== DESCRIPTION OF THE TASK ==
Among the entries below, find every line that contains the string "LIGHT", then copy it.

== RECORDS FOR THE TASK ==

# # #

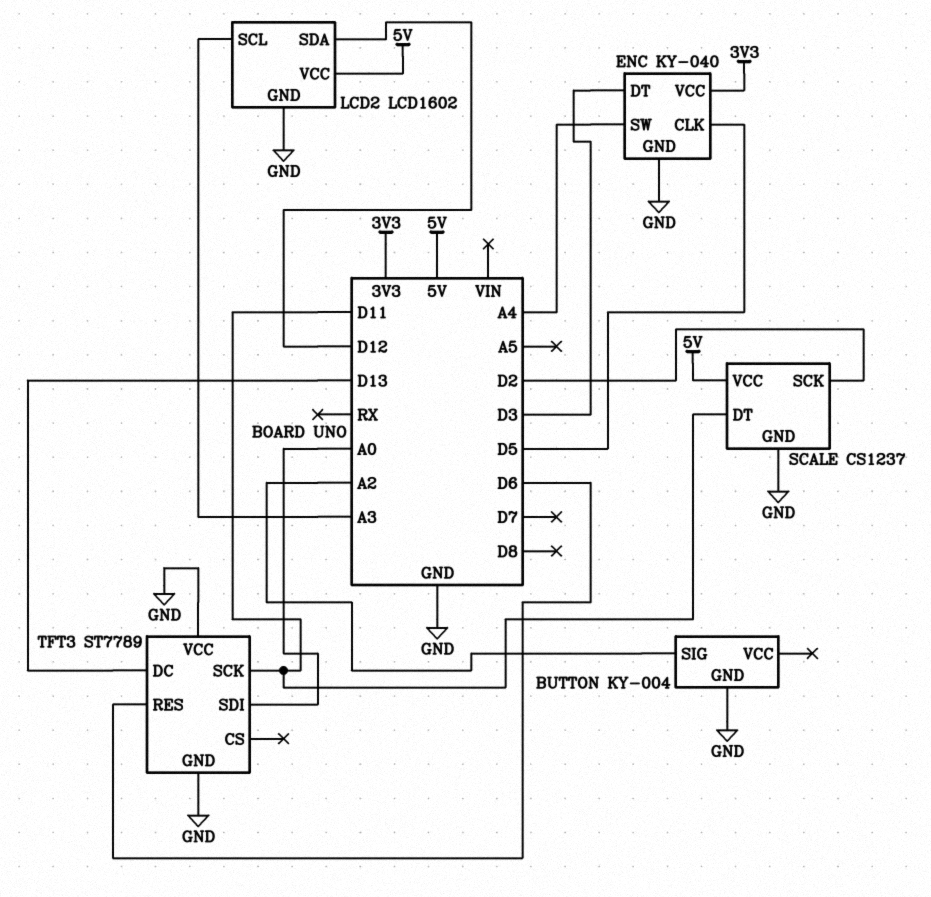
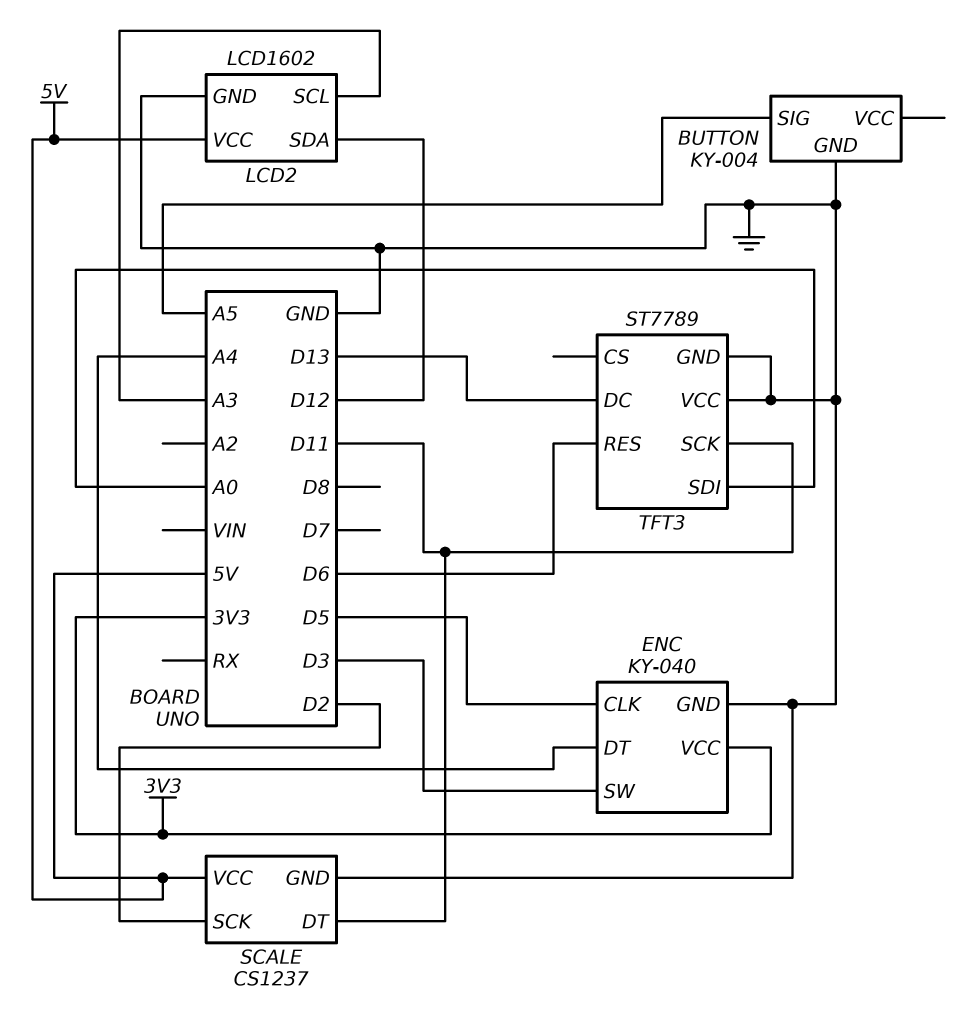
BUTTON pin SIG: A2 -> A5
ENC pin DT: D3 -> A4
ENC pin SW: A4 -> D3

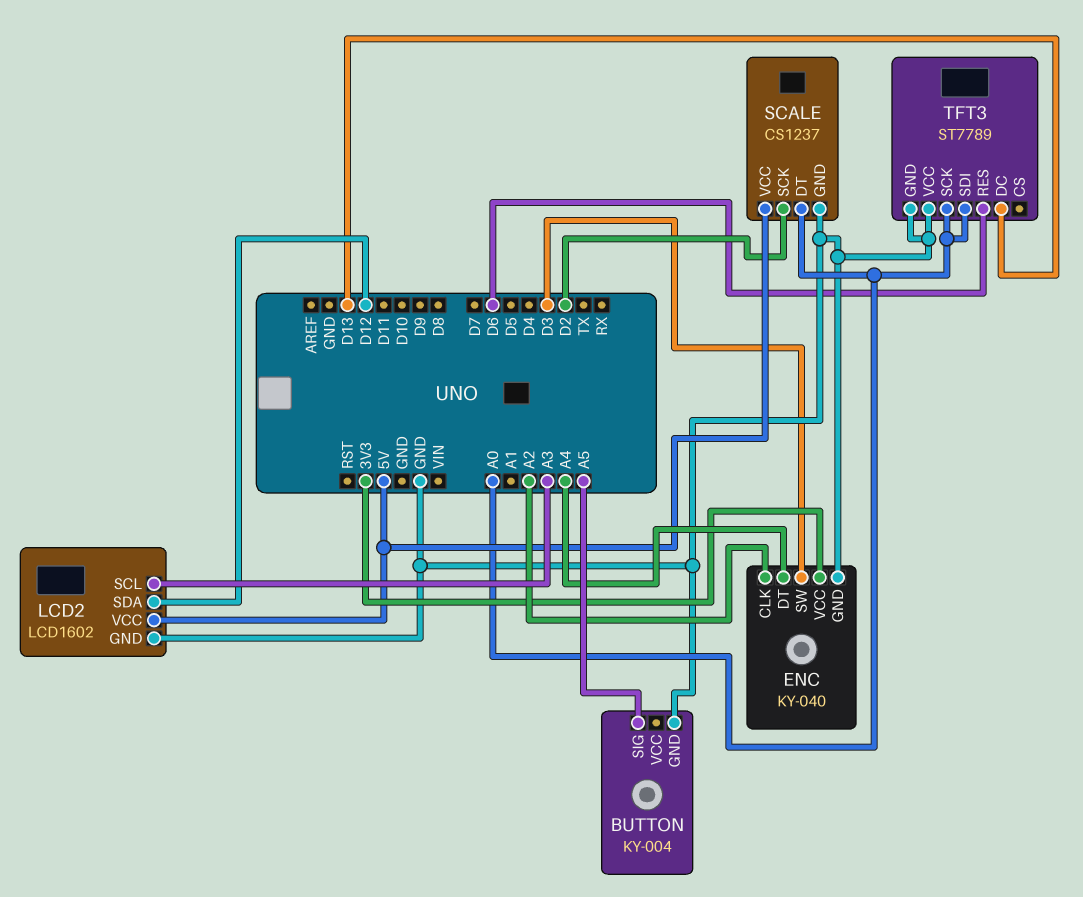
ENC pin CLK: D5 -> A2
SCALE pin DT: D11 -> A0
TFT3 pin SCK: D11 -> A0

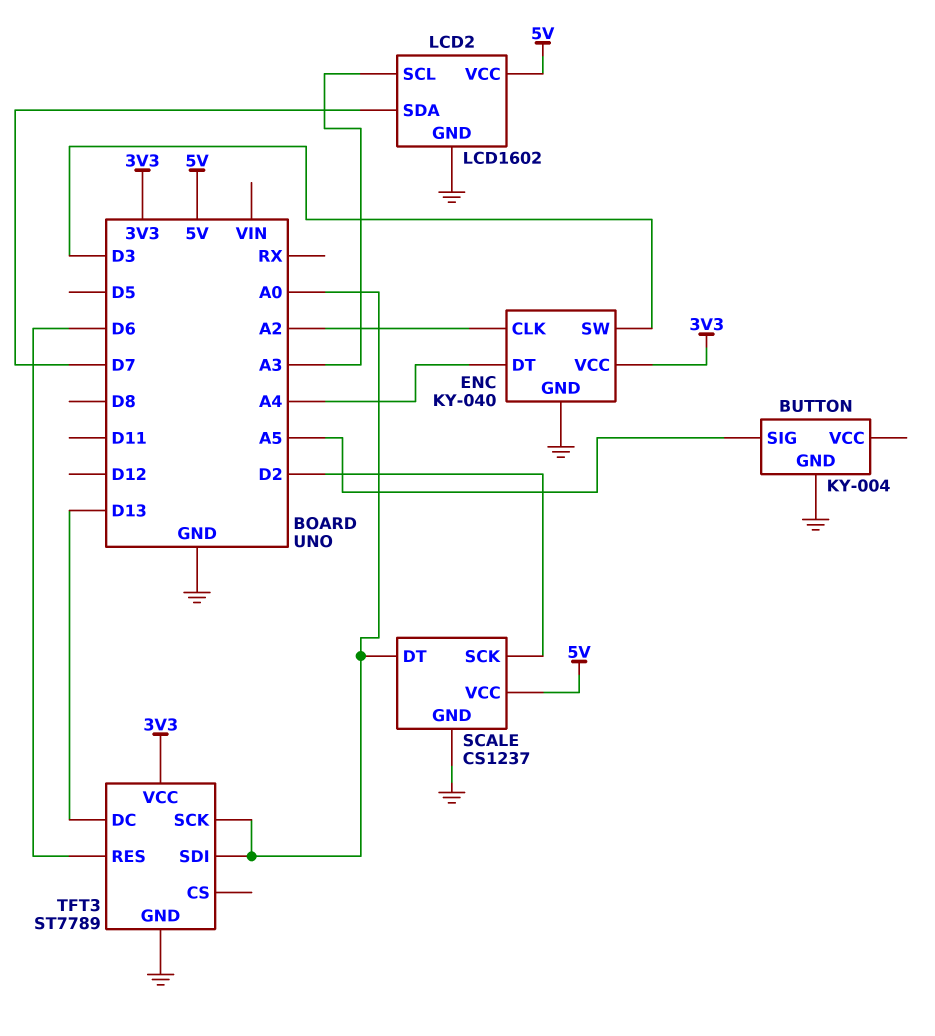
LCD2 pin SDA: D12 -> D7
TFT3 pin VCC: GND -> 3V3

# # #

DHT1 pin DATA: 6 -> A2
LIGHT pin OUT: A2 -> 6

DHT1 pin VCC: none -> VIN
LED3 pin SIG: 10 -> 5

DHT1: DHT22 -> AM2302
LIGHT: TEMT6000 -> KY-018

# # #

== FINISHED EXERCISE ==
LIGHT pin OUT: A2 -> 6
LIGHT: TEMT6000 -> KY-018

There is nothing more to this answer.